EXERCISE BRIEF. Reprint the lines below as they are, minus the pictures.

DATA FOR REVIEW.
◆ ◆ ◆ ◆ ◆

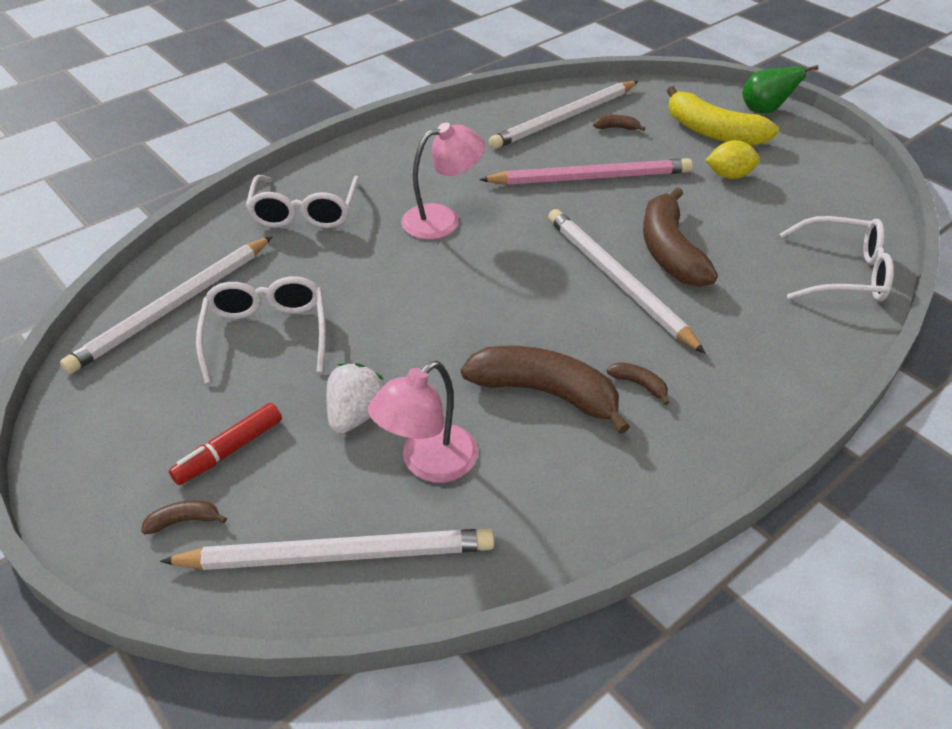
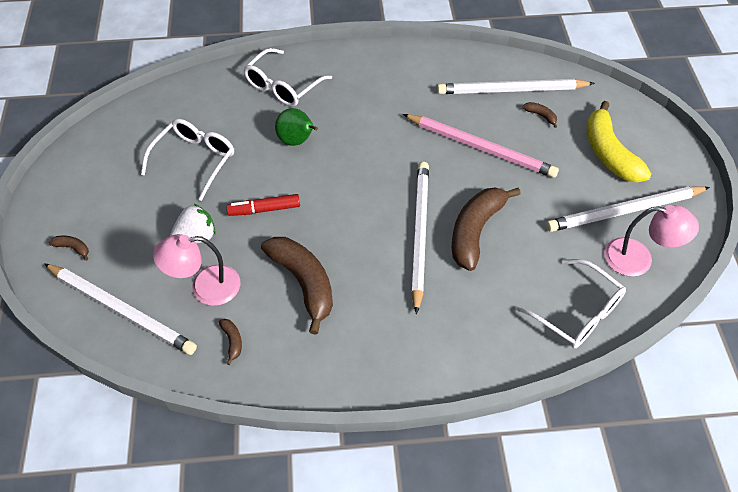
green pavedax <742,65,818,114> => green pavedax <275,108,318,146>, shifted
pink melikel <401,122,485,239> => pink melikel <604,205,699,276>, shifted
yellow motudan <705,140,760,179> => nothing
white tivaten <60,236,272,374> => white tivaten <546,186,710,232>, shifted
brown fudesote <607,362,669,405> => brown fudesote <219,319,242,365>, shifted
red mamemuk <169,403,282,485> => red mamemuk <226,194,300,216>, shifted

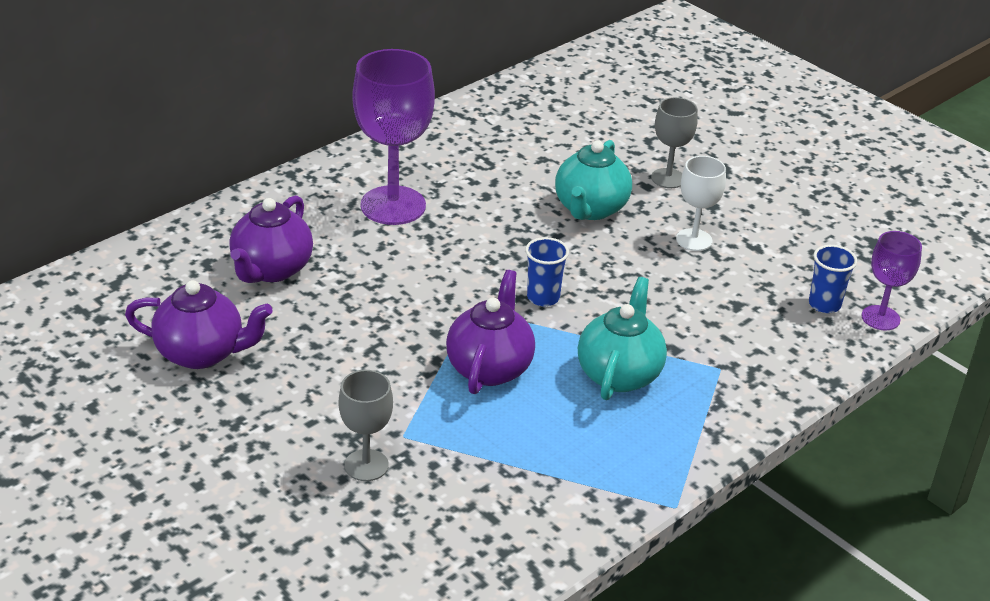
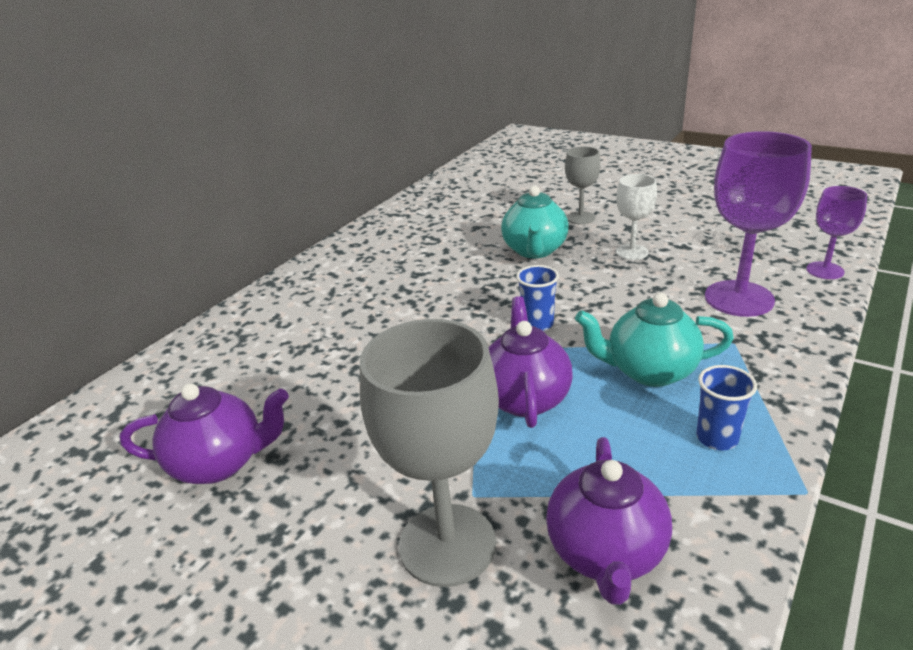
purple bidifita <352,49,435,225> => purple bidifita <705,131,812,317>, shifted
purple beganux <229,195,313,283> => purple beganux <546,437,672,605>, shifted
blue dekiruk <809,245,857,313> => blue dekiruk <696,365,757,450>, shifted
turquoise beganux <578,277,667,400> => turquoise beganux <575,293,734,387>, 90 degrees counterclockwise
grey bidifita <339,370,393,481> => grey bidifita <360,319,499,587>, x1.83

◆ ◆ ◆ ◆ ◆

OUTPUT FOR THIS TASK.
green pavedax <742,65,818,114> => green pavedax <275,108,318,146>, shifted
pink melikel <401,122,485,239> => pink melikel <604,205,699,276>, shifted
yellow motudan <705,140,760,179> => nothing
white tivaten <60,236,272,374> => white tivaten <546,186,710,232>, shifted
brown fudesote <607,362,669,405> => brown fudesote <219,319,242,365>, shifted
red mamemuk <169,403,282,485> => red mamemuk <226,194,300,216>, shifted

purple bidifita <352,49,435,225> => purple bidifita <705,131,812,317>, shifted
purple beganux <229,195,313,283> => purple beganux <546,437,672,605>, shifted
blue dekiruk <809,245,857,313> => blue dekiruk <696,365,757,450>, shifted
turquoise beganux <578,277,667,400> => turquoise beganux <575,293,734,387>, 90 degrees counterclockwise
grey bidifita <339,370,393,481> => grey bidifita <360,319,499,587>, x1.83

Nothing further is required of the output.